■ **Task description**: Please gather every line of the entries below that contains the string "kern", matching case exactly.

======== Task input

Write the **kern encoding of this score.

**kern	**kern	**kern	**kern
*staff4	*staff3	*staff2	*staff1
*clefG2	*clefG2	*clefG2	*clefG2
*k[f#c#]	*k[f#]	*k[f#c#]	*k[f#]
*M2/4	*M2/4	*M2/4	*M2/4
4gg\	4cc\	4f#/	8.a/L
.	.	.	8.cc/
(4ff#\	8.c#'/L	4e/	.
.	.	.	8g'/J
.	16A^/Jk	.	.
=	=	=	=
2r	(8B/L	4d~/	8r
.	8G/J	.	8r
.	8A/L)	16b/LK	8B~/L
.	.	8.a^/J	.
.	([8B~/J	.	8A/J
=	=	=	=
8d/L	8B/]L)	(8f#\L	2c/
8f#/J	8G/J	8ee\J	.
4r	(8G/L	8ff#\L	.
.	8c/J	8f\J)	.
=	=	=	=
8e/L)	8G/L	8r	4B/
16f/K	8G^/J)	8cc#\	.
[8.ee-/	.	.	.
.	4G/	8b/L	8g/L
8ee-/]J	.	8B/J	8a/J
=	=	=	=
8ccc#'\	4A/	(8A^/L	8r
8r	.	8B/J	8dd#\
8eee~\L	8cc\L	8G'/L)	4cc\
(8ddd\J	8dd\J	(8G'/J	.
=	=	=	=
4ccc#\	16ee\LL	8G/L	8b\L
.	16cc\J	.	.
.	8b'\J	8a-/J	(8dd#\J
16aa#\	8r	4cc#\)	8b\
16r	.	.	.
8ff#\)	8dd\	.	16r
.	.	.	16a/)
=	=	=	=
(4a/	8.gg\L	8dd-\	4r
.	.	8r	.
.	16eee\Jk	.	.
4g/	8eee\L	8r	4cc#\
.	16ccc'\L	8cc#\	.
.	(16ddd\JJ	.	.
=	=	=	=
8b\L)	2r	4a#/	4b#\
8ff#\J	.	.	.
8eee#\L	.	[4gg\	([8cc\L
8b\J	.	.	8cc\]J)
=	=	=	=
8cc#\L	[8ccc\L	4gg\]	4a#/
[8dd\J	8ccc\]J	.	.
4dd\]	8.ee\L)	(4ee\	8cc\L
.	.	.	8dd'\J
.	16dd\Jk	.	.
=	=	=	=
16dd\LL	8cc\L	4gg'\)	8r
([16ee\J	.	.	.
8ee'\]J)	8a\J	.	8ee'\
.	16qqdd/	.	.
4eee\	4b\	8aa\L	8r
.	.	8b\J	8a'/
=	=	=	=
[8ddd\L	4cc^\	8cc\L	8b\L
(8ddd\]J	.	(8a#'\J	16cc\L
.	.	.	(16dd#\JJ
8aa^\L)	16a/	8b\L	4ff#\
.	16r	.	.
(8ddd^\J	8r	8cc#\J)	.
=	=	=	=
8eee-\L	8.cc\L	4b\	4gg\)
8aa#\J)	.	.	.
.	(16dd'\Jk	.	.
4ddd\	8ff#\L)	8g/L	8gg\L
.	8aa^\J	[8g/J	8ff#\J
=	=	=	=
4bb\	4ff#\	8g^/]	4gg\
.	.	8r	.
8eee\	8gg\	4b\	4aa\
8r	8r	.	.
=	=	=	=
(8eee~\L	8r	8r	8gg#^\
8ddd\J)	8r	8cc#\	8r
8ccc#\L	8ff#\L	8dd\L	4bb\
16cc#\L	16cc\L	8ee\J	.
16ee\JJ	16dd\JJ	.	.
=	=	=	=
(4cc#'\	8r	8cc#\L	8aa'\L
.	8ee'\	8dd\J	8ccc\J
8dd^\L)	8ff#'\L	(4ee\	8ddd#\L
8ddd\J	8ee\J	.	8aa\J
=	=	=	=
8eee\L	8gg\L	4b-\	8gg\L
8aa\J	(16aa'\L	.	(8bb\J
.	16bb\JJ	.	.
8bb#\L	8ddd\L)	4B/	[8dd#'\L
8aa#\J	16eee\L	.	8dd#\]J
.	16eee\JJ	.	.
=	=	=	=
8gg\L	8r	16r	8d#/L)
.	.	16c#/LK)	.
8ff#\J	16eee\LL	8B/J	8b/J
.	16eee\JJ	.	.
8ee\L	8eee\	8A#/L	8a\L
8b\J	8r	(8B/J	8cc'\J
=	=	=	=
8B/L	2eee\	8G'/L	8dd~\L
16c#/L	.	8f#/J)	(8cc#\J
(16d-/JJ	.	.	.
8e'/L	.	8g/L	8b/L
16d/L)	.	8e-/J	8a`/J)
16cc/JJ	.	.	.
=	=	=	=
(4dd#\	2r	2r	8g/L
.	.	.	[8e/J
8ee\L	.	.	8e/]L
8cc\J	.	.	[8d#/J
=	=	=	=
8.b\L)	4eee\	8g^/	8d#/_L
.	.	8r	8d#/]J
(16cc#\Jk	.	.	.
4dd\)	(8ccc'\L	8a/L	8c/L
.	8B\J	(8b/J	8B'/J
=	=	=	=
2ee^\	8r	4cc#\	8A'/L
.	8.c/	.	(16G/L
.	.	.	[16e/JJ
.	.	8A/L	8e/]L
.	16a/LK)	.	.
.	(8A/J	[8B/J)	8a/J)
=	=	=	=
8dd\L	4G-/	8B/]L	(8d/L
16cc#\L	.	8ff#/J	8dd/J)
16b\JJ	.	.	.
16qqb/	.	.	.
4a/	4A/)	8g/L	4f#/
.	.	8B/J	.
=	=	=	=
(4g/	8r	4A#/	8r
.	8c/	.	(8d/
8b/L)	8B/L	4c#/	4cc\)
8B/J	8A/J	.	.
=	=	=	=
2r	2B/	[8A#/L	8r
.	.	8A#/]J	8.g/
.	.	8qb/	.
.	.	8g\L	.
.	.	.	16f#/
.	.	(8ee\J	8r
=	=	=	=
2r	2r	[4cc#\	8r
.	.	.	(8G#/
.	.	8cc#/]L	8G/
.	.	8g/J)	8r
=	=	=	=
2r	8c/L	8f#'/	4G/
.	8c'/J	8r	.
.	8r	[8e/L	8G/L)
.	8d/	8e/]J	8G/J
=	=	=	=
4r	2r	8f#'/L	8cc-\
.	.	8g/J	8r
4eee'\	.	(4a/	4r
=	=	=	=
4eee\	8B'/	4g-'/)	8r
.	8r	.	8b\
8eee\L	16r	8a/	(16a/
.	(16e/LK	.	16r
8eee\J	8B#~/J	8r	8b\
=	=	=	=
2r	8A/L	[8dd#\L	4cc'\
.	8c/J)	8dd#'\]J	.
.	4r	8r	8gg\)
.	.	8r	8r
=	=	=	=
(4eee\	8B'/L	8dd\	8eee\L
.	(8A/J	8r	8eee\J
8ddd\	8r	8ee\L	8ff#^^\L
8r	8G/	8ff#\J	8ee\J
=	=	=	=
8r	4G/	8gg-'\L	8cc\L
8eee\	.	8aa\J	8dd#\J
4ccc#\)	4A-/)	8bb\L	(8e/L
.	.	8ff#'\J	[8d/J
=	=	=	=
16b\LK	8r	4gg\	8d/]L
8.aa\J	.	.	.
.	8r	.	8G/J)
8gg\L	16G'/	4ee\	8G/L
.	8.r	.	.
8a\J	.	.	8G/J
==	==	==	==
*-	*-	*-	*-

================

■ **Response**:
Write the **kern encoding of this score.
**kern	**kern	**kern	**kern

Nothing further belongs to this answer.